**What you should do**
A single number is required: how many lines in the data below contain "RESET".

**Source information**
Segment Open
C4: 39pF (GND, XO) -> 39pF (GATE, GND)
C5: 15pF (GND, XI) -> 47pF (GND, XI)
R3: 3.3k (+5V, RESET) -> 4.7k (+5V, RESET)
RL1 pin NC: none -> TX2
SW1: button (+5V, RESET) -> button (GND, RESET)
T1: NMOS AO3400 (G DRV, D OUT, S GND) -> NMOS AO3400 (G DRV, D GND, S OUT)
Segment Closed
Segment Open
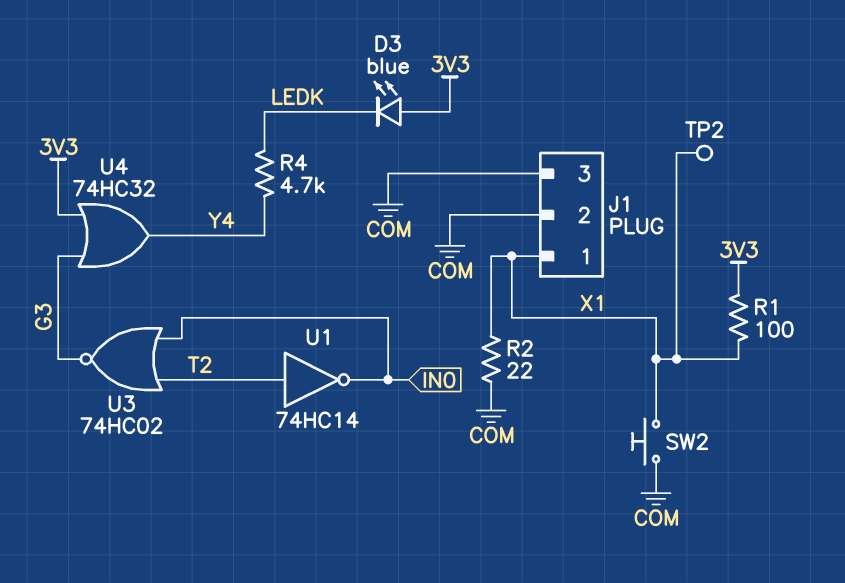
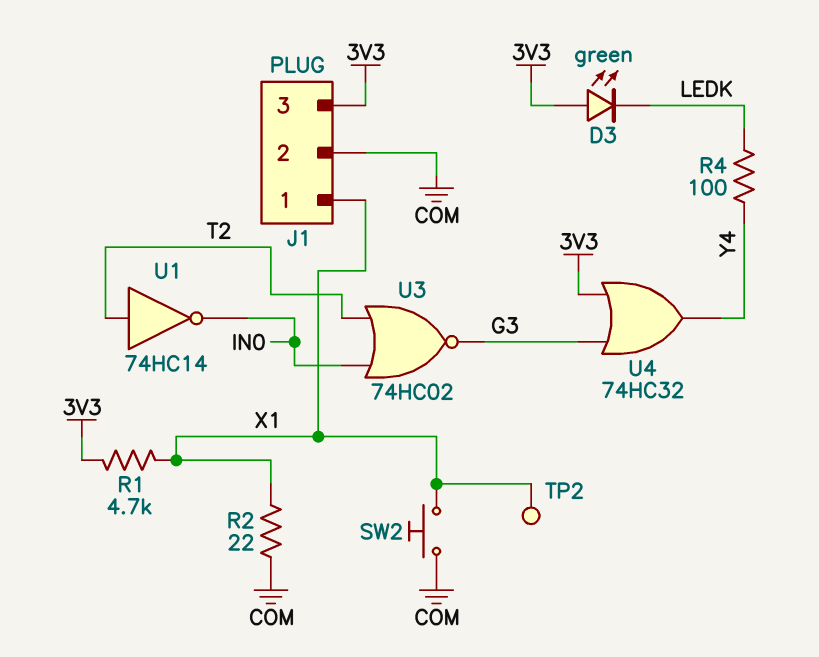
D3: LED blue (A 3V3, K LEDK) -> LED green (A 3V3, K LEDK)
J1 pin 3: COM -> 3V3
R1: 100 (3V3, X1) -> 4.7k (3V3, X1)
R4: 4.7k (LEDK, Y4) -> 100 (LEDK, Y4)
Segment Closed
Segment Open
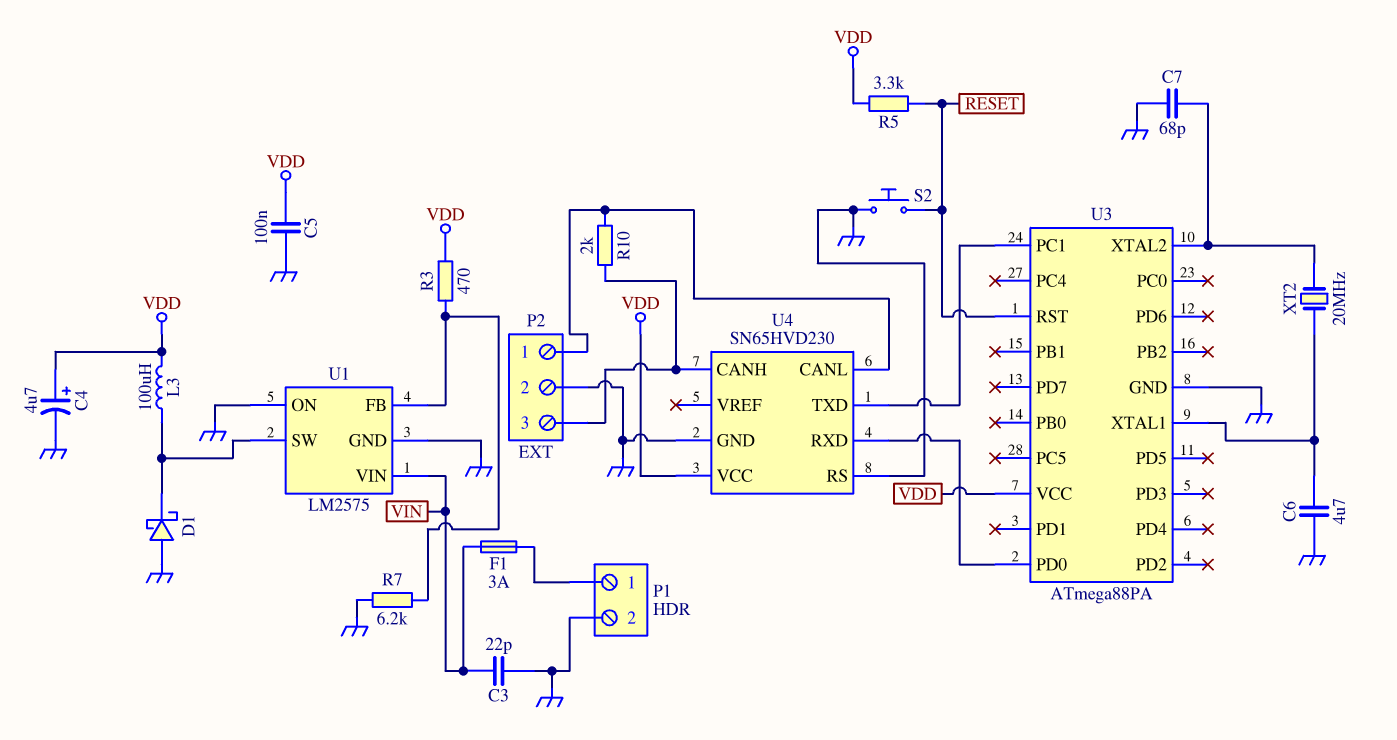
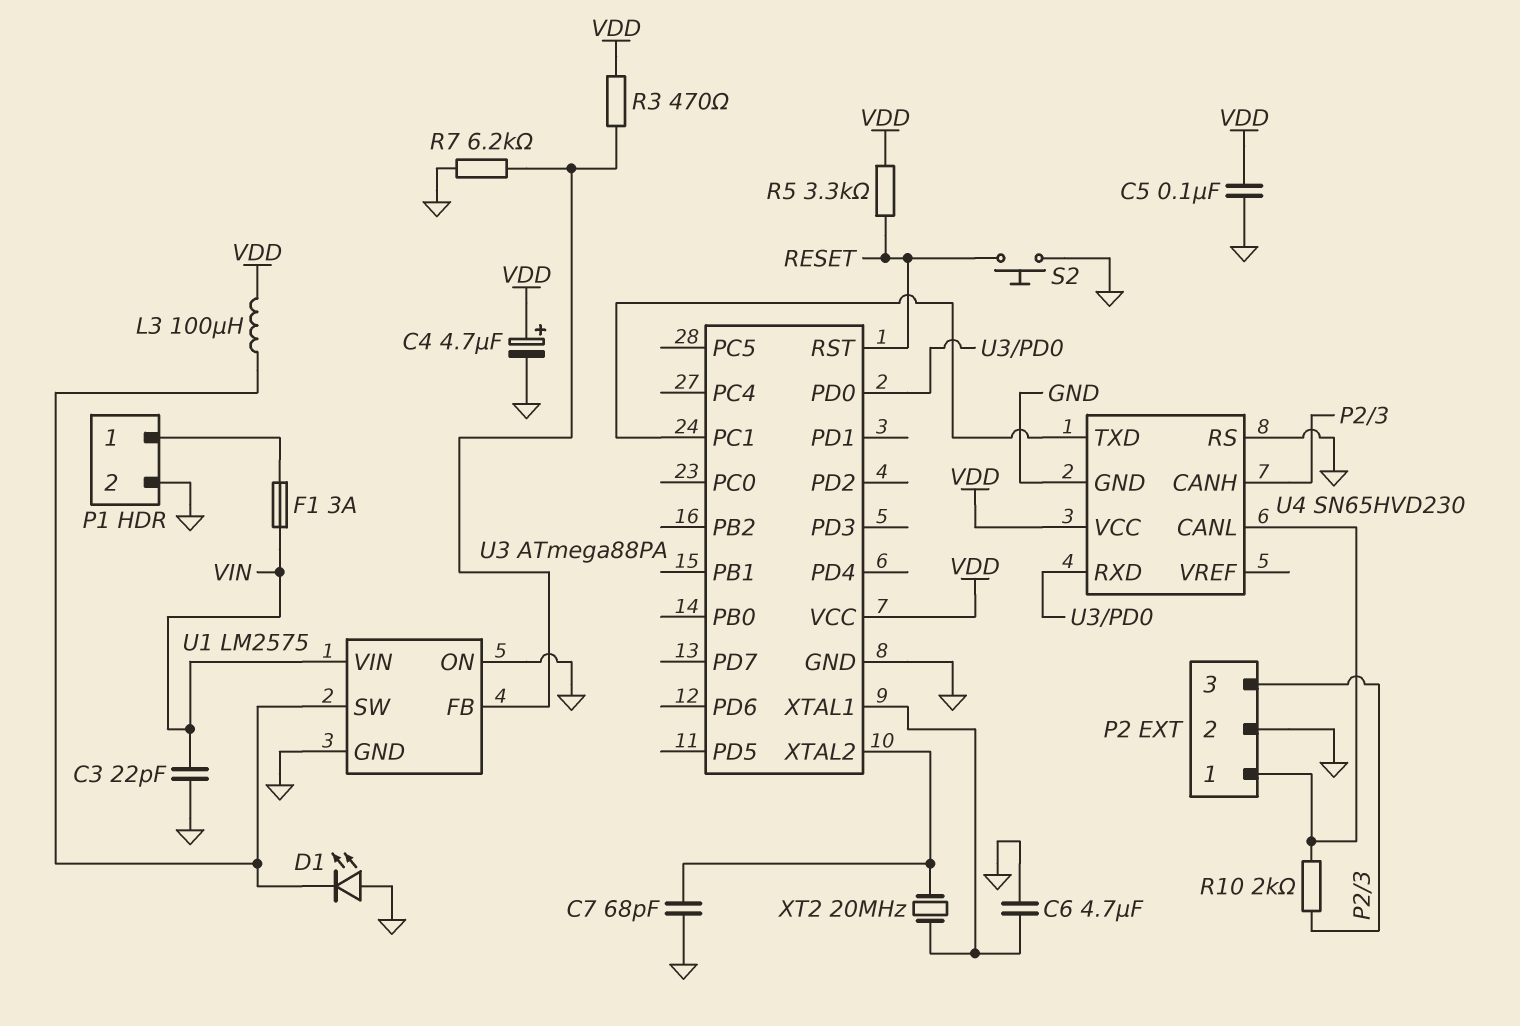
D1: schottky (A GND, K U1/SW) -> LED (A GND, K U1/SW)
Segment Closed
**Response to the exercise**
2